## [DATA FOR THE TASK]
========================================================================

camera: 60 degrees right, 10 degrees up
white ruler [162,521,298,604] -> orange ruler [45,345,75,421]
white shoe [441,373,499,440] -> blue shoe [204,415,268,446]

========================================================================

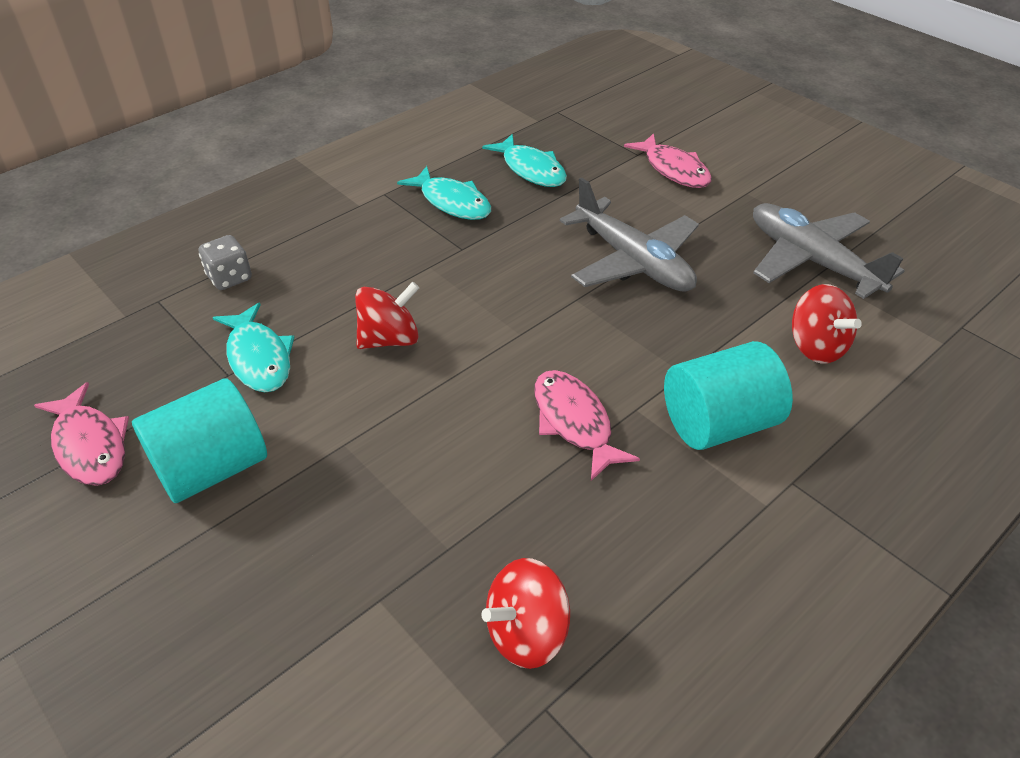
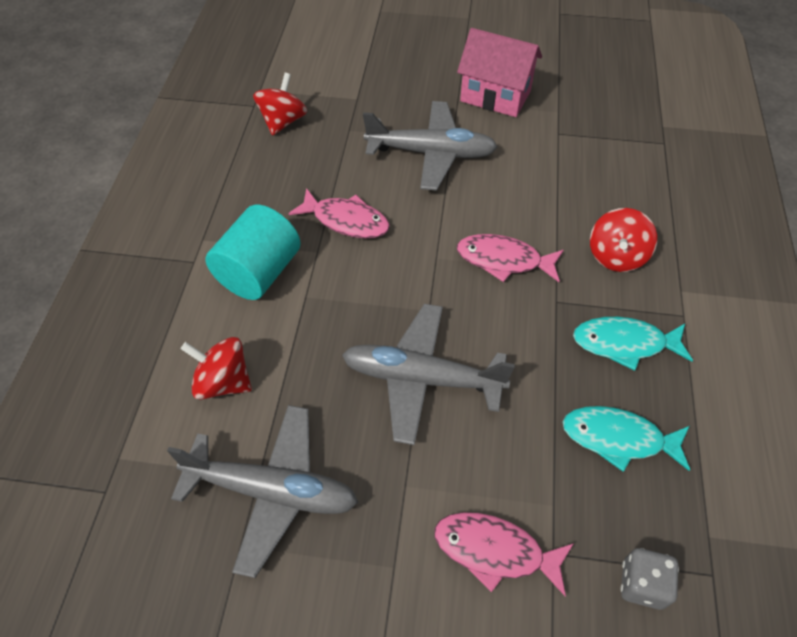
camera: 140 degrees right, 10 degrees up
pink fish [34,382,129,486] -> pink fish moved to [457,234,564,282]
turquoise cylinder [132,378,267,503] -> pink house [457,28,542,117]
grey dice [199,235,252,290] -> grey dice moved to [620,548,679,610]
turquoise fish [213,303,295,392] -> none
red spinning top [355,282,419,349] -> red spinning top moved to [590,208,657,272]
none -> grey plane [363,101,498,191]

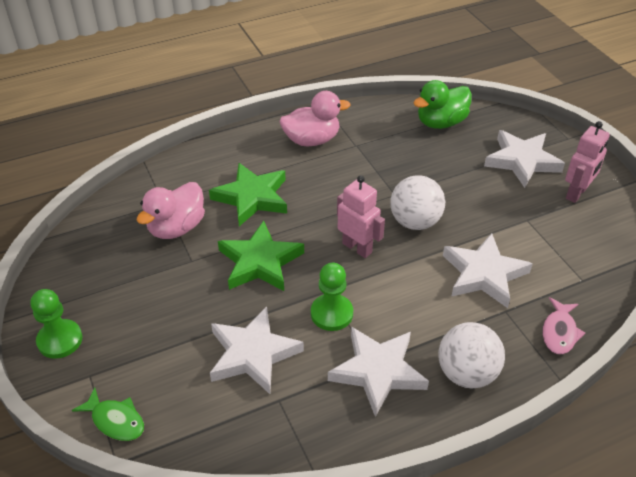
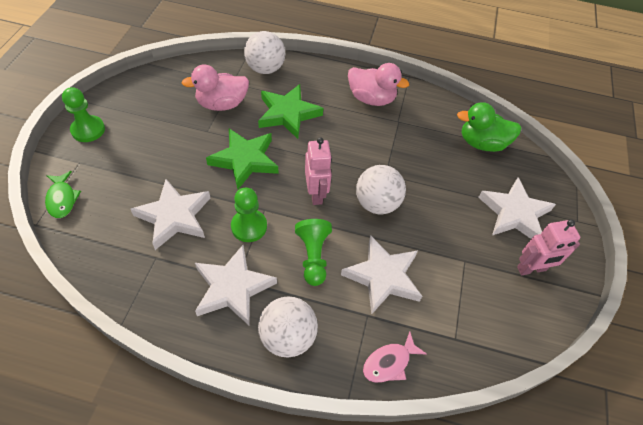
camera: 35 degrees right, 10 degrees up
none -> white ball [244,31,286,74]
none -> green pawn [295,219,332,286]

========================================================================

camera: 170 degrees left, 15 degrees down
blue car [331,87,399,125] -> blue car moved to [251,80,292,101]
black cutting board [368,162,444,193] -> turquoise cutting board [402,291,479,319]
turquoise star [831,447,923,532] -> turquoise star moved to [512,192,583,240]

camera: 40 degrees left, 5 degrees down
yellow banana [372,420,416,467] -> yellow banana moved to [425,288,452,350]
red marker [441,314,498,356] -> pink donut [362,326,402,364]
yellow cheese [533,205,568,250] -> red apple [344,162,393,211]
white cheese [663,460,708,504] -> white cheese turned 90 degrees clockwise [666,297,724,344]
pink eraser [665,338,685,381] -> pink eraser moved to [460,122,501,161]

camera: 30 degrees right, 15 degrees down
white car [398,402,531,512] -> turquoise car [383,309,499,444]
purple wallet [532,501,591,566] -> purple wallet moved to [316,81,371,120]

========================================================================

Find the line with "turquoise star [831,447,923,532]" in the material above. Reproduce it and each line after it up to and including the line with "purple wallet [532,501,591,566]".

## [SOLUTION TO THIS EXERCISE]
turquoise star [831,447,923,532] -> turquoise star moved to [512,192,583,240]

camera: 40 degrees left, 5 degrees down
yellow banana [372,420,416,467] -> yellow banana moved to [425,288,452,350]
red marker [441,314,498,356] -> pink donut [362,326,402,364]
yellow cheese [533,205,568,250] -> red apple [344,162,393,211]
white cheese [663,460,708,504] -> white cheese turned 90 degrees clockwise [666,297,724,344]
pink eraser [665,338,685,381] -> pink eraser moved to [460,122,501,161]

camera: 30 degrees right, 15 degrees down
white car [398,402,531,512] -> turquoise car [383,309,499,444]
purple wallet [532,501,591,566] -> purple wallet moved to [316,81,371,120]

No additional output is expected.